• _PROMPT_:
Could you copy every line of the data that contains the word "small"?

** Opening TASK DATA block **

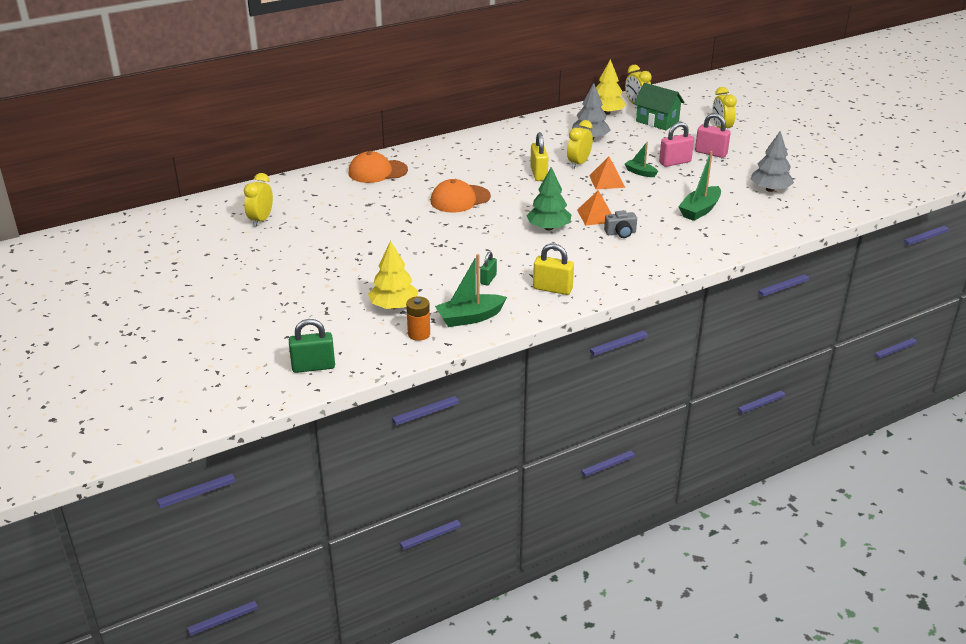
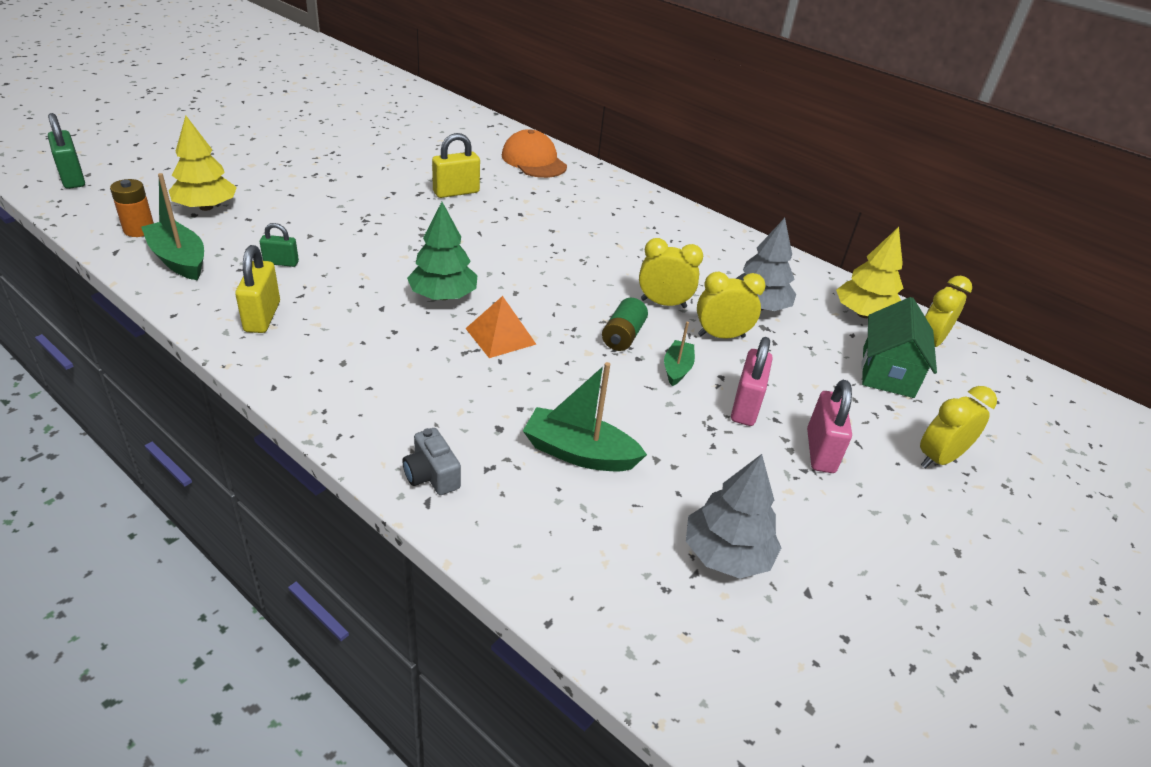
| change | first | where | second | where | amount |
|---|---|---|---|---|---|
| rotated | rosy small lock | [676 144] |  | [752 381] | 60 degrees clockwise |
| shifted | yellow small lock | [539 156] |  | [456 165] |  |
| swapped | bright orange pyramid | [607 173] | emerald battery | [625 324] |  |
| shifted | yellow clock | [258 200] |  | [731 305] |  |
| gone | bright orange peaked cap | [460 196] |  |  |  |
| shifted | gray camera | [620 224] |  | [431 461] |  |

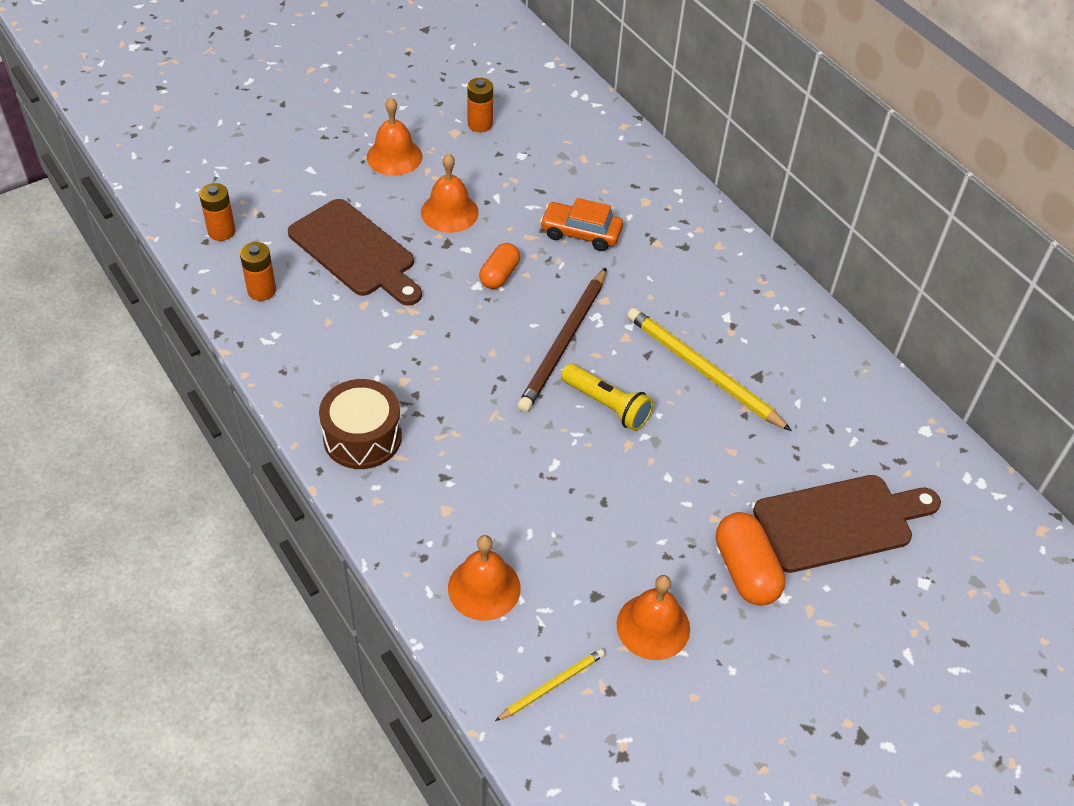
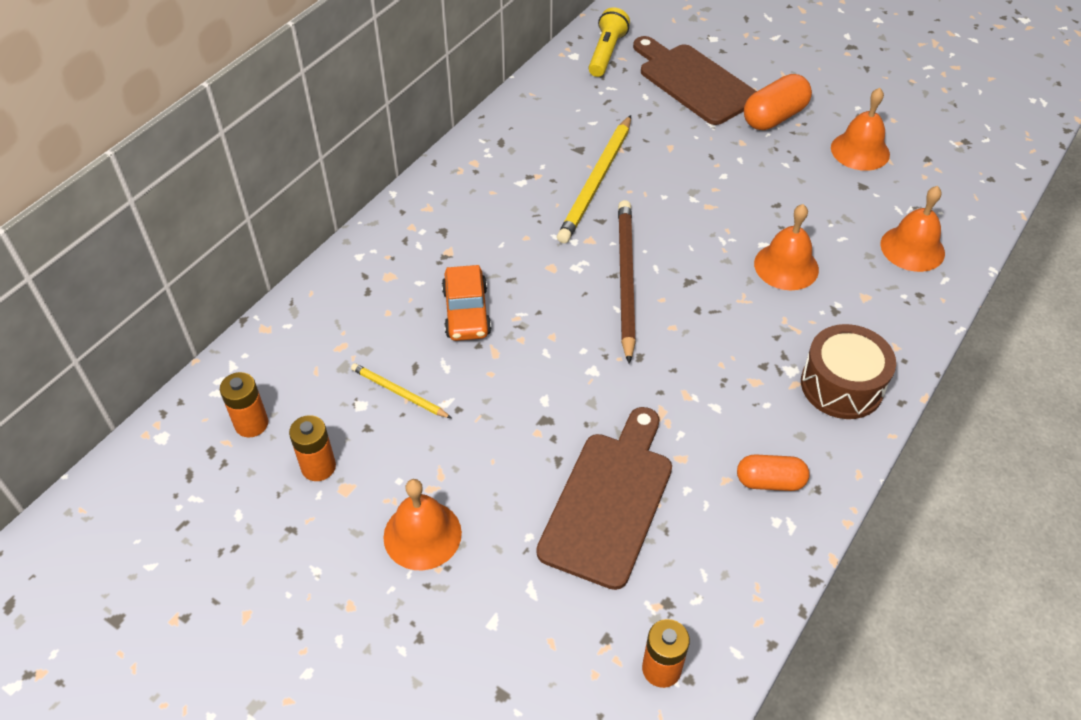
| change | first | where | second | where | amount |
|---|---|---|---|---|---|
| shifted | bright orange school bell | [450 193] |  | [786 247] |  |
| shifted | bright orange battery | [258 271] |  | [244 405] |  |
| shifted | bright orange pill shape | [499 266] |  | [773 472] |  |
| rotated | brown pencil | [561 340] |  | [627 282] | 90 degrees counterclockwise |
| shifted | yellow torch | [607 397] |  | [609 42] |  |
| shifted | yellow pencil | [550 685] |  | [401 390] |  |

** Closing TASK DATA block **

• _RESPONSE FOR THIS EXERCISE_:
| rotated | rosy small lock | [676 144] |  | [752 381] | 60 degrees clockwise |
| shifted | yellow small lock | [539 156] |  | [456 165] |  |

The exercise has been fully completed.